### Your instructions
What lines below mention the word "AGND"? Copy each one.

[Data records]
»»

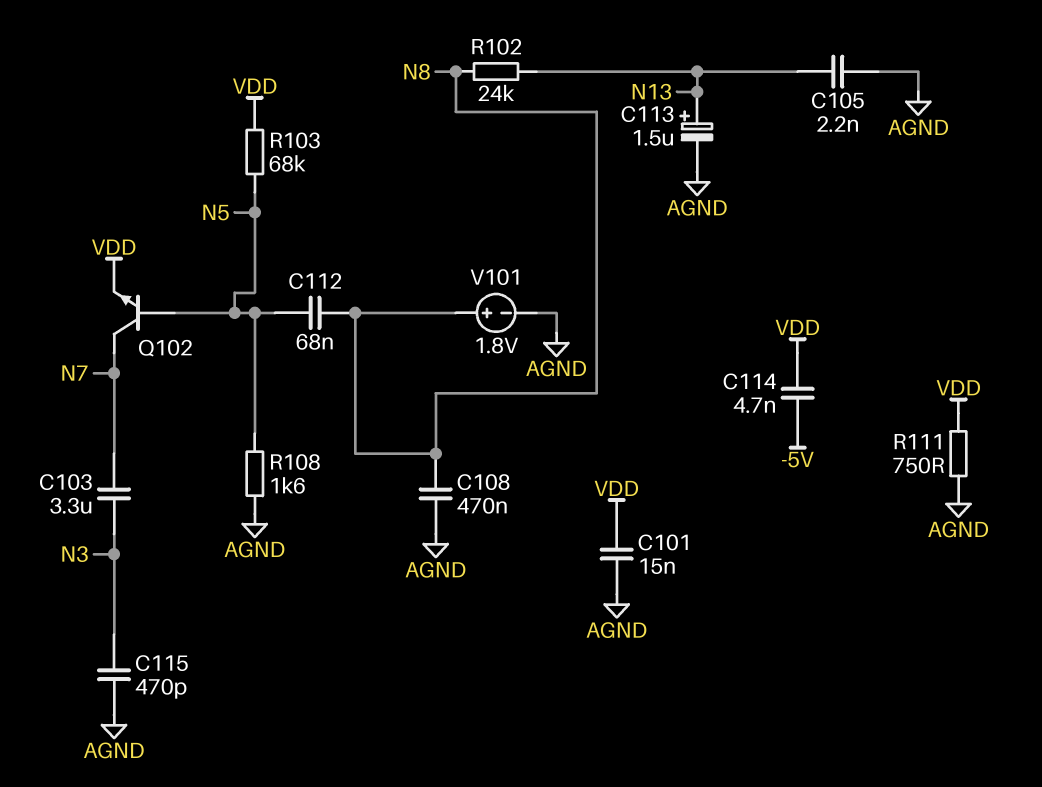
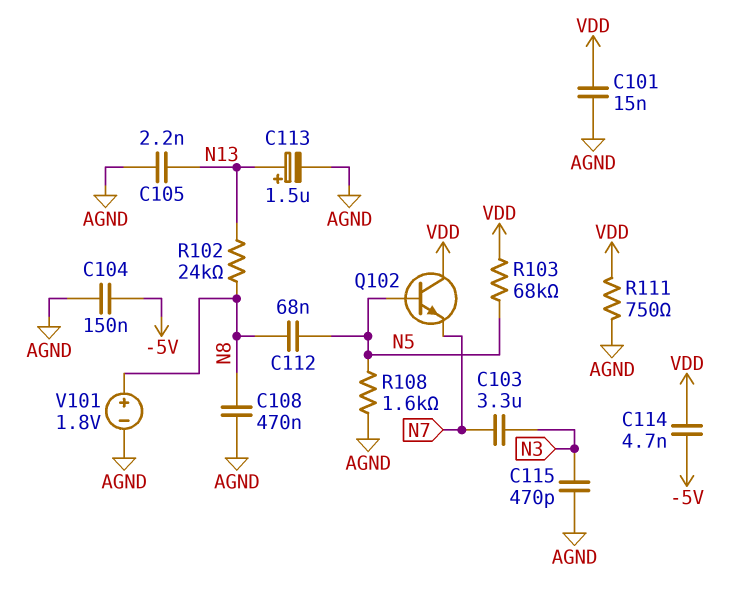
C104: none -> 150nF (-5V, AGND)
Q102: NPN (B N5, C N7, E VDD) -> NPN (B N5, C VDD, E N7)

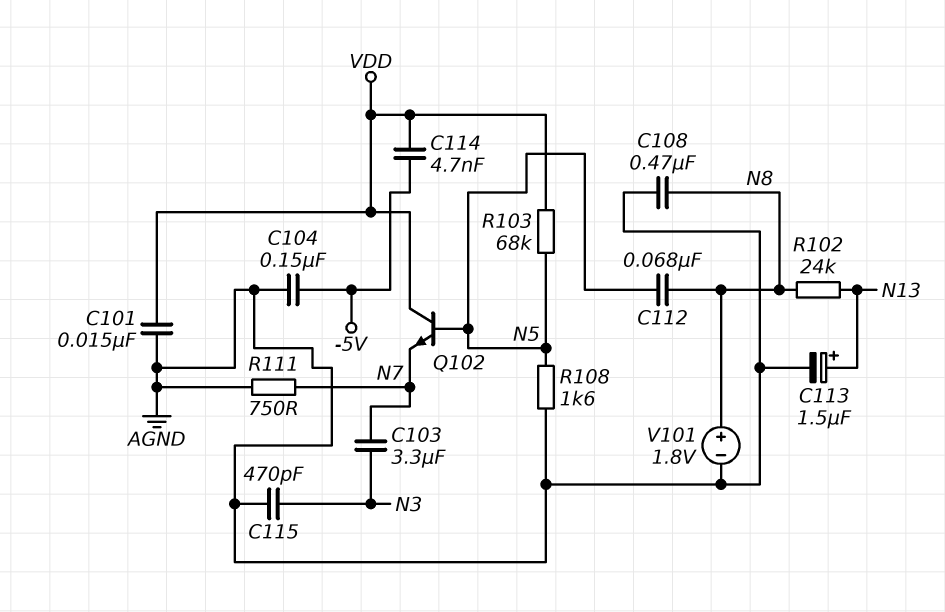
C105: 2.2nF (AGND, N13) -> none
R111: 750 (AGND, VDD) -> 750 (AGND, N7)

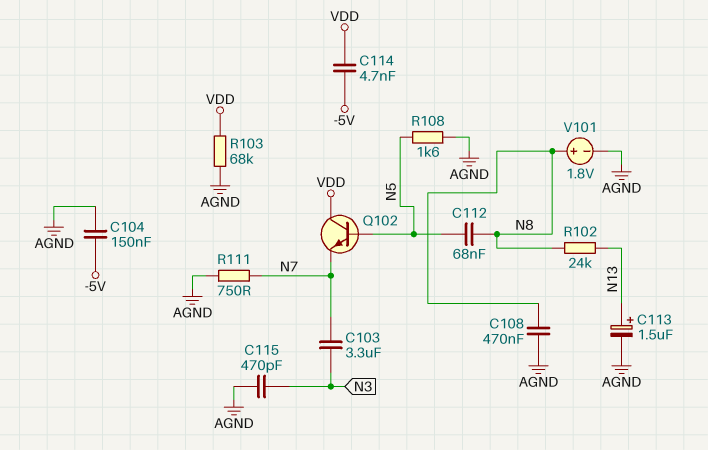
C101: 15nF (AGND, VDD) -> none
R103: 68k (N5, VDD) -> 68k (AGND, VDD)

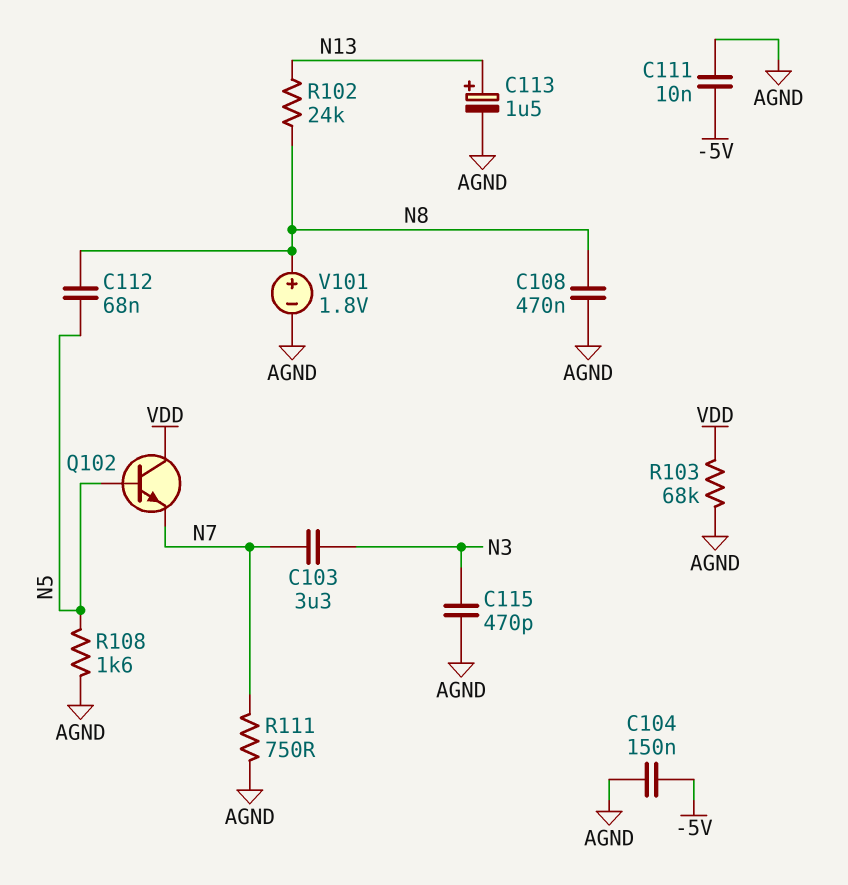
C111: none -> 10nF (-5V, AGND)
C114: 4.7nF (-5V, VDD) -> none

««

### Written solution
C104: none -> 150nF (-5V, AGND)
C105: 2.2nF (AGND, N13) -> none
R111: 750 (AGND, VDD) -> 750 (AGND, N7)
C101: 15nF (AGND, VDD) -> none
R103: 68k (N5, VDD) -> 68k (AGND, VDD)
C111: none -> 10nF (-5V, AGND)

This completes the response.